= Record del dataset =
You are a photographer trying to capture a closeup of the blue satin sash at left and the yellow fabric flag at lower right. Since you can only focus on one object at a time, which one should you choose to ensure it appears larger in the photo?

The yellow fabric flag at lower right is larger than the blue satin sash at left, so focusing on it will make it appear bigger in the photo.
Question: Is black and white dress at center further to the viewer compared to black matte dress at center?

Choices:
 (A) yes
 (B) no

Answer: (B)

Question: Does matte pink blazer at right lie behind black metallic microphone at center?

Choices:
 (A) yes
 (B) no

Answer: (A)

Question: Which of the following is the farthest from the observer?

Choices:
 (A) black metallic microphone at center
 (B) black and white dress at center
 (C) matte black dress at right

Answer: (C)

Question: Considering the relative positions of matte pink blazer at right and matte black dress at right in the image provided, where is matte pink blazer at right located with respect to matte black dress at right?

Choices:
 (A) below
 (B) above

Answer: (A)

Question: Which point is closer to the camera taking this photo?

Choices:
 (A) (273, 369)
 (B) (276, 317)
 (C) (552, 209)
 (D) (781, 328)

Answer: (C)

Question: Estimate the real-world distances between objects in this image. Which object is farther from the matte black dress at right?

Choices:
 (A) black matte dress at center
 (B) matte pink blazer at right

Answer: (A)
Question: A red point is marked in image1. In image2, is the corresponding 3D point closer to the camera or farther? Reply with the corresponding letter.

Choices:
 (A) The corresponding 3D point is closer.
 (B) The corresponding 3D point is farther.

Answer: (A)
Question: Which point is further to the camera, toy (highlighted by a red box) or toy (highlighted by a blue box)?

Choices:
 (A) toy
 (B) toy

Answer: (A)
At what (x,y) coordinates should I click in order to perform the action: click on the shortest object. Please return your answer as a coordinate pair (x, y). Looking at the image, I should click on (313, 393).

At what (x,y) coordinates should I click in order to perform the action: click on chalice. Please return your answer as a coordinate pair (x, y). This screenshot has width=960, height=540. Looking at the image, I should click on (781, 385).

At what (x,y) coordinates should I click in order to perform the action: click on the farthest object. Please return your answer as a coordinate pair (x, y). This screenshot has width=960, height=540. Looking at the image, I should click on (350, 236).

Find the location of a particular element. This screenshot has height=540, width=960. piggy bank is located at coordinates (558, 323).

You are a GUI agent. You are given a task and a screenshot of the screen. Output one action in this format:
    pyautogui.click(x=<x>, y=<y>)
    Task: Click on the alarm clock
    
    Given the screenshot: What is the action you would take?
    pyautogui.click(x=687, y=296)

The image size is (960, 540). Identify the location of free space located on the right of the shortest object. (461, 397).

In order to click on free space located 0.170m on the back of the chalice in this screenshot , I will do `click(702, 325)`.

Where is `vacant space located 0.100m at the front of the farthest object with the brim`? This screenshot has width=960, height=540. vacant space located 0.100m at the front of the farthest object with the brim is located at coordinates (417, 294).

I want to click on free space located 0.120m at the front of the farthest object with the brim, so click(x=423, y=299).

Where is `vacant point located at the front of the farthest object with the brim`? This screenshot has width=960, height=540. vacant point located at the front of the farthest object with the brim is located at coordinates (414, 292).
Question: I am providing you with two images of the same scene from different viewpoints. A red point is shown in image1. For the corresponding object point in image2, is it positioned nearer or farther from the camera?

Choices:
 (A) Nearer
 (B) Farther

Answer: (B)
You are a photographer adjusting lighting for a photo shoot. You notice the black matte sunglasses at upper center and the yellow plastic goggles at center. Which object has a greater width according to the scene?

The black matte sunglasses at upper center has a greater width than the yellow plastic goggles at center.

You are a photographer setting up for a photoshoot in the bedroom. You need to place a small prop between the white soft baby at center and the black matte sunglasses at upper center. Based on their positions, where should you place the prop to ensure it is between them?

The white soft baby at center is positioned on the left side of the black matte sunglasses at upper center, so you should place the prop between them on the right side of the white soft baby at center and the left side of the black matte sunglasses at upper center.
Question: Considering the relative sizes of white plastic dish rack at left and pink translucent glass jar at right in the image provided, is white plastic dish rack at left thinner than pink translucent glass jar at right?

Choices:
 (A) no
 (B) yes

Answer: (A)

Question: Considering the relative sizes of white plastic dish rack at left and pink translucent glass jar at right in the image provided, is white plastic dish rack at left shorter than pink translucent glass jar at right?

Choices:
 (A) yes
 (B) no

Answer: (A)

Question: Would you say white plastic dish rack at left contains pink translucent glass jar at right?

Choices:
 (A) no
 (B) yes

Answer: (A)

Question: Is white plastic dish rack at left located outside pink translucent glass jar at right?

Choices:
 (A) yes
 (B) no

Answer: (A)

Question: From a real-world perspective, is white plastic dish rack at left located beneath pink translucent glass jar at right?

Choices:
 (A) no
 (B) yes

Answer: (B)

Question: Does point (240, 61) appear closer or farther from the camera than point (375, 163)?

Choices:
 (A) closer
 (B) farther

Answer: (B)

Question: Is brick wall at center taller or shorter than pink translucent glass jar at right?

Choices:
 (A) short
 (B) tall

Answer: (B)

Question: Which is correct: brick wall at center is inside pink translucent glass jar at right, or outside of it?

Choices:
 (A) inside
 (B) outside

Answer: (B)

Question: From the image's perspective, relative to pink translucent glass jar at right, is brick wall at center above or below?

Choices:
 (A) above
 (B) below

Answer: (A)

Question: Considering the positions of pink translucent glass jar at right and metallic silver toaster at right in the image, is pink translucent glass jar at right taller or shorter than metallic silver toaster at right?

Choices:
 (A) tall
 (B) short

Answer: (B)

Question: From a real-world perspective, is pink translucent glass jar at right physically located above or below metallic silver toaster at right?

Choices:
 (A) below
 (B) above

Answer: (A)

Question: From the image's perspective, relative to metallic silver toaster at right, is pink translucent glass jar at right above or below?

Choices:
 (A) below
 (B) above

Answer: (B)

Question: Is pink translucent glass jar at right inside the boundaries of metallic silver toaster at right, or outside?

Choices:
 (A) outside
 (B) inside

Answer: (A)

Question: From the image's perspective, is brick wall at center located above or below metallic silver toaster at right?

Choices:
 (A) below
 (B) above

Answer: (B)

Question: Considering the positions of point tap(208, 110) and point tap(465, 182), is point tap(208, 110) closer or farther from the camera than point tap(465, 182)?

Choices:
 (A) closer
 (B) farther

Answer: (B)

= OBIETTIVO DEL COMPITO =
Ricopia tutti i record qui sopra, riga per riga, senza cambiare nulla.

= LA TUA RISPOSTA =
You are a photographer trying to capture a closeup of the blue satin sash at left and the yellow fabric flag at lower right. Since you can only focus on one object at a time, which one should you choose to ensure it appears larger in the photo?

The yellow fabric flag at lower right is larger than the blue satin sash at left, so focusing on it will make it appear bigger in the photo.
Question: Is black and white dress at center further to the viewer compared to black matte dress at center?

Choices:
 (A) yes
 (B) no

Answer: (B)

Question: Does matte pink blazer at right lie behind black metallic microphone at center?

Choices:
 (A) yes
 (B) no

Answer: (A)

Question: Which of the following is the farthest from the observer?

Choices:
 (A) black metallic microphone at center
 (B) black and white dress at center
 (C) matte black dress at right

Answer: (C)

Question: Considering the relative positions of matte pink blazer at right and matte black dress at right in the image provided, where is matte pink blazer at right located with respect to matte black dress at right?

Choices:
 (A) below
 (B) above

Answer: (A)

Question: Which point is closer to the camera taking this photo?

Choices:
 (A) (273, 369)
 (B) (276, 317)
 (C) (552, 209)
 (D) (781, 328)

Answer: (C)

Question: Estimate the real-world distances between objects in this image. Which object is farther from the matte black dress at right?

Choices:
 (A) black matte dress at center
 (B) matte pink blazer at right

Answer: (A)
Question: A red point is marked in image1. In image2, is the corresponding 3D point closer to the camera or farther? Reply with the corresponding letter.

Choices:
 (A) The corresponding 3D point is closer.
 (B) The corresponding 3D point is farther.

Answer: (A)
Question: Which point is further to the camera, toy (highlighted by a red box) or toy (highlighted by a blue box)?

Choices:
 (A) toy
 (B) toy

Answer: (A)
At what (x,y) coordinates should I click in order to perform the action: click on the shortest object. Please return your answer as a coordinate pair (x, y). Looking at the image, I should click on (313, 393).

At what (x,y) coordinates should I click in order to perform the action: click on chalice. Please return your answer as a coordinate pair (x, y). This screenshot has width=960, height=540. Looking at the image, I should click on (781, 385).

At what (x,y) coordinates should I click in order to perform the action: click on the farthest object. Please return your answer as a coordinate pair (x, y). This screenshot has width=960, height=540. Looking at the image, I should click on (350, 236).

Find the location of a particular element. This screenshot has height=540, width=960. piggy bank is located at coordinates (558, 323).

You are a GUI agent. You are given a task and a screenshot of the screen. Output one action in this format:
    pyautogui.click(x=<x>, y=<y>)
    Task: Click on the alarm clock
    
    Given the screenshot: What is the action you would take?
    pyautogui.click(x=687, y=296)

The image size is (960, 540). Identify the location of free space located on the right of the shortest object. (461, 397).

In order to click on free space located 0.170m on the back of the chalice in this screenshot , I will do `click(702, 325)`.

Where is `vacant space located 0.100m at the front of the farthest object with the brim`? This screenshot has width=960, height=540. vacant space located 0.100m at the front of the farthest object with the brim is located at coordinates (417, 294).

I want to click on free space located 0.120m at the front of the farthest object with the brim, so click(x=423, y=299).

Where is `vacant point located at the front of the farthest object with the brim`? This screenshot has width=960, height=540. vacant point located at the front of the farthest object with the brim is located at coordinates (414, 292).
Question: I am providing you with two images of the same scene from different viewpoints. A red point is shown in image1. For the corresponding object point in image2, is it positioned nearer or farther from the camera?

Choices:
 (A) Nearer
 (B) Farther

Answer: (B)
You are a photographer adjusting lighting for a photo shoot. You notice the black matte sunglasses at upper center and the yellow plastic goggles at center. Which object has a greater width according to the scene?

The black matte sunglasses at upper center has a greater width than the yellow plastic goggles at center.

You are a photographer setting up for a photoshoot in the bedroom. You need to place a small prop between the white soft baby at center and the black matte sunglasses at upper center. Based on their positions, where should you place the prop to ensure it is between them?

The white soft baby at center is positioned on the left side of the black matte sunglasses at upper center, so you should place the prop between them on the right side of the white soft baby at center and the left side of the black matte sunglasses at upper center.
Question: Considering the relative sizes of white plastic dish rack at left and pink translucent glass jar at right in the image provided, is white plastic dish rack at left thinner than pink translucent glass jar at right?

Choices:
 (A) no
 (B) yes

Answer: (A)

Question: Considering the relative sizes of white plastic dish rack at left and pink translucent glass jar at right in the image provided, is white plastic dish rack at left shorter than pink translucent glass jar at right?

Choices:
 (A) yes
 (B) no

Answer: (A)

Question: Would you say white plastic dish rack at left contains pink translucent glass jar at right?

Choices:
 (A) no
 (B) yes

Answer: (A)

Question: Is white plastic dish rack at left located outside pink translucent glass jar at right?

Choices:
 (A) yes
 (B) no

Answer: (A)

Question: From a real-world perspective, is white plastic dish rack at left located beneath pink translucent glass jar at right?

Choices:
 (A) no
 (B) yes

Answer: (B)

Question: Does point (240, 61) appear closer or farther from the camera than point (375, 163)?

Choices:
 (A) closer
 (B) farther

Answer: (B)

Question: Is brick wall at center taller or shorter than pink translucent glass jar at right?

Choices:
 (A) short
 (B) tall

Answer: (B)

Question: Which is correct: brick wall at center is inside pink translucent glass jar at right, or outside of it?

Choices:
 (A) inside
 (B) outside

Answer: (B)

Question: From the image's perspective, relative to pink translucent glass jar at right, is brick wall at center above or below?

Choices:
 (A) above
 (B) below

Answer: (A)

Question: Considering the positions of pink translucent glass jar at right and metallic silver toaster at right in the image, is pink translucent glass jar at right taller or shorter than metallic silver toaster at right?

Choices:
 (A) tall
 (B) short

Answer: (B)

Question: From a real-world perspective, is pink translucent glass jar at right physically located above or below metallic silver toaster at right?

Choices:
 (A) below
 (B) above

Answer: (A)

Question: From the image's perspective, relative to metallic silver toaster at right, is pink translucent glass jar at right above or below?

Choices:
 (A) below
 (B) above

Answer: (B)

Question: Is pink translucent glass jar at right inside the boundaries of metallic silver toaster at right, or outside?

Choices:
 (A) outside
 (B) inside

Answer: (A)

Question: From the image's perspective, is brick wall at center located above or below metallic silver toaster at right?

Choices:
 (A) below
 (B) above

Answer: (B)

Question: Considering the positions of point tap(208, 110) and point tap(465, 182), is point tap(208, 110) closer or farther from the camera than point tap(465, 182)?

Choices:
 (A) closer
 (B) farther

Answer: (B)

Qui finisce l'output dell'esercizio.